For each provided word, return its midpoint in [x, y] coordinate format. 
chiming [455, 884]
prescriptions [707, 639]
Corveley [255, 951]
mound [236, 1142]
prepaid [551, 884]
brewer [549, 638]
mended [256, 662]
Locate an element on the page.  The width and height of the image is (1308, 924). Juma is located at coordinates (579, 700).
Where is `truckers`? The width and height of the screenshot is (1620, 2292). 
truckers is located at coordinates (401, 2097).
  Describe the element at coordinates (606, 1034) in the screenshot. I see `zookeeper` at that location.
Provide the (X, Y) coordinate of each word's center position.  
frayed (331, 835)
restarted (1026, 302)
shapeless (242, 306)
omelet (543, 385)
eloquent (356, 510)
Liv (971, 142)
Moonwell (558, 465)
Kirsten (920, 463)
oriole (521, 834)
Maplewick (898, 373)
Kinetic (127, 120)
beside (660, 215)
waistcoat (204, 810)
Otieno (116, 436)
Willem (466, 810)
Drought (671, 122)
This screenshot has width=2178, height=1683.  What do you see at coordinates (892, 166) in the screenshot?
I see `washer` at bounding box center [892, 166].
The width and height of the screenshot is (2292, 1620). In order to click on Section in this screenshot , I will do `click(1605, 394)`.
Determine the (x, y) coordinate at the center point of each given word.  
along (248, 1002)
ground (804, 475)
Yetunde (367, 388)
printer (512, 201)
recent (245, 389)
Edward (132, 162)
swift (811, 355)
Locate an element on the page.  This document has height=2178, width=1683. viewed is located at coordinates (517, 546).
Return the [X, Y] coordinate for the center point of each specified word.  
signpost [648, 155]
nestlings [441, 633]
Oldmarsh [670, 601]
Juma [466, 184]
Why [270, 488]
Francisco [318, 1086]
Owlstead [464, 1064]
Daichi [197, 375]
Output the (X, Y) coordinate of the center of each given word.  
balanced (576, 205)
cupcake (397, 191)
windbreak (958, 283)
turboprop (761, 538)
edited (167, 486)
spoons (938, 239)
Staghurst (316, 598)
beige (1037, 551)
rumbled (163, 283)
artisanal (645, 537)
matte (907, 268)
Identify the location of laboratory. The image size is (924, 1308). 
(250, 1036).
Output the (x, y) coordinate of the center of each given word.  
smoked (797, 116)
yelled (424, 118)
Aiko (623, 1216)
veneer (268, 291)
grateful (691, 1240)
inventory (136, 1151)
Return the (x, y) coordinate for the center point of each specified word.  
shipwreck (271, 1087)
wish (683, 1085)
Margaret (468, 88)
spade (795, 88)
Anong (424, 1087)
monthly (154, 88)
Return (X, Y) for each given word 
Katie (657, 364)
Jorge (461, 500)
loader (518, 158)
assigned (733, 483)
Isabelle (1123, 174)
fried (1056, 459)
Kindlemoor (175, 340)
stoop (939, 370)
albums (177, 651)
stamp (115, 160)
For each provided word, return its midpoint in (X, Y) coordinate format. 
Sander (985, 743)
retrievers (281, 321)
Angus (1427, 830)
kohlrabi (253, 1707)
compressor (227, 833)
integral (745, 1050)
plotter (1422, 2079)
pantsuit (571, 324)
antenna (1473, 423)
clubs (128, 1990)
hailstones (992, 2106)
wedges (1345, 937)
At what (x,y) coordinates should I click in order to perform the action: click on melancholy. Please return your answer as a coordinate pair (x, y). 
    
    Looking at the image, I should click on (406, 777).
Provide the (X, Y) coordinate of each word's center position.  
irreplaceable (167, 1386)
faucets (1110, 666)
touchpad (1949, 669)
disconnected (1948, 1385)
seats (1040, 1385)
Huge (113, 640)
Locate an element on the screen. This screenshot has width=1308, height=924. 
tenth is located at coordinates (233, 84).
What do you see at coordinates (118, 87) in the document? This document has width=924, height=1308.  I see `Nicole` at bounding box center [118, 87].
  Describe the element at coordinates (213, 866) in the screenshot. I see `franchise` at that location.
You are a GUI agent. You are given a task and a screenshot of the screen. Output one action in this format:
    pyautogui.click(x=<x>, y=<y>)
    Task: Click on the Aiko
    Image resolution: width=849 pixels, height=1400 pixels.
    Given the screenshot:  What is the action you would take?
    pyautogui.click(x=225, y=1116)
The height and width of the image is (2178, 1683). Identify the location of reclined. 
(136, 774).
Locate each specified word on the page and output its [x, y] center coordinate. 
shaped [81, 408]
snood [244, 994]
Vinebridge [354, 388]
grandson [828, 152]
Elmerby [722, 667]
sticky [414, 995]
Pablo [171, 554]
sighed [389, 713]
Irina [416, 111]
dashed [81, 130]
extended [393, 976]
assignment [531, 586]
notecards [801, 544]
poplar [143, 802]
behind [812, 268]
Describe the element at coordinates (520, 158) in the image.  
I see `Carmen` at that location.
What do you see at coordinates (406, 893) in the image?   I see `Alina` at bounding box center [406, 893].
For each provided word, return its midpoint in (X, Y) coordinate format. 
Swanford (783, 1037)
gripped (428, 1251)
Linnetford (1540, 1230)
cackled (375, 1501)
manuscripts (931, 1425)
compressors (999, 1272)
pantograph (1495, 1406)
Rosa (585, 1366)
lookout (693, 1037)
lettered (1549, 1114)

**WRITTEN PROBLEM**
Give every line from the one containing "integral (745, 1050)" down through the one containing "Describe the element at coordinates (213, 866)" as a Markdown table with columns No. and Line, numbering each row and leaving out blank lines.

**SOLUTION FOR THIS TASK**
| No. | Line |
|---|---|
| 1 | integral (745, 1050) |
| 2 | plotter (1422, 2079) |
| 3 | pantsuit (571, 324) |
| 4 | antenna (1473, 423) |
| 5 | clubs (128, 1990) |
| 6 | hailstones (992, 2106) |
| 7 | wedges (1345, 937) |
| 8 | At what (x,y) coordinates should I click in order to perform the action: click on melancholy. Please return your answer as a coordinate pair (x, y).  |
| 9 |     Looking at the image, I should click on (406, 777). |
| 10 | Provide the (X, Y) coordinate of each word's center position.   |
| 11 | irreplaceable (167, 1386) |
| 12 | faucets (1110, 666) |
| 13 | touchpad (1949, 669) |
| 14 | disconnected (1948, 1385) |
| 15 | seats (1040, 1385) |
| 16 | Huge (113, 640) |
| 17 | Locate an element on the screen. This screenshot has width=1308, height=924.  |
| 18 | tenth is located at coordinates (233, 84). |
| 19 | What do you see at coordinates (118, 87) in the document? This document has width=924, height=1308.  I see `Nicole` at bounding box center [118, 87]. |
| 20 |   Describe the element at coordinates (213, 866) in the screenshot. I see `franchise` at that location. |